===== Task material
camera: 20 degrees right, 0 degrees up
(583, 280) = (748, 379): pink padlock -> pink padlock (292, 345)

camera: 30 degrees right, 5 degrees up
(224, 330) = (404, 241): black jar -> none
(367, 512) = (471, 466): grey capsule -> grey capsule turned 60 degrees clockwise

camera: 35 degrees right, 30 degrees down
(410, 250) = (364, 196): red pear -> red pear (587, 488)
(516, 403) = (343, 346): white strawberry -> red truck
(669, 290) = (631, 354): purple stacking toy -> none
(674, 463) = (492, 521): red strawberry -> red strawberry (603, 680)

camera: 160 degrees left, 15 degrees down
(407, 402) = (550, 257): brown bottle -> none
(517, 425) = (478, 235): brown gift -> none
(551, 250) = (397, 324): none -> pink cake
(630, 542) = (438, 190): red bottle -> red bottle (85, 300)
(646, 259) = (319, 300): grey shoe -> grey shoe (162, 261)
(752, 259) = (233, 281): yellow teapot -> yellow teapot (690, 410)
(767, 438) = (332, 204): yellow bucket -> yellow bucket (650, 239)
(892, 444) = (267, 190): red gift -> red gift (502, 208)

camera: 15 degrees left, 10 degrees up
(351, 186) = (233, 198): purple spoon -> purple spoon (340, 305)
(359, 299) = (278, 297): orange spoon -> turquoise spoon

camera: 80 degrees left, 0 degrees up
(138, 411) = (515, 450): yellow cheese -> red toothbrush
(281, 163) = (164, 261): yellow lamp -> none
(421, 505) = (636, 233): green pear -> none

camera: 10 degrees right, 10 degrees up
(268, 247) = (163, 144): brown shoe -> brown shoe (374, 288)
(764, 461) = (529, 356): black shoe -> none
==========
Work order.
The response should hold only an exact repeat of the lines from the one with "(674, 463) = (492, 521): red" to the final line of the listing above.

Expected answer.
(674, 463) = (492, 521): red strawberry -> red strawberry (603, 680)

camera: 160 degrees left, 15 degrees down
(407, 402) = (550, 257): brown bottle -> none
(517, 425) = (478, 235): brown gift -> none
(551, 250) = (397, 324): none -> pink cake
(630, 542) = (438, 190): red bottle -> red bottle (85, 300)
(646, 259) = (319, 300): grey shoe -> grey shoe (162, 261)
(752, 259) = (233, 281): yellow teapot -> yellow teapot (690, 410)
(767, 438) = (332, 204): yellow bucket -> yellow bucket (650, 239)
(892, 444) = (267, 190): red gift -> red gift (502, 208)

camera: 15 degrees left, 10 degrees up
(351, 186) = (233, 198): purple spoon -> purple spoon (340, 305)
(359, 299) = (278, 297): orange spoon -> turquoise spoon

camera: 80 degrees left, 0 degrees up
(138, 411) = (515, 450): yellow cheese -> red toothbrush
(281, 163) = (164, 261): yellow lamp -> none
(421, 505) = (636, 233): green pear -> none

camera: 10 degrees right, 10 degrees up
(268, 247) = (163, 144): brown shoe -> brown shoe (374, 288)
(764, 461) = (529, 356): black shoe -> none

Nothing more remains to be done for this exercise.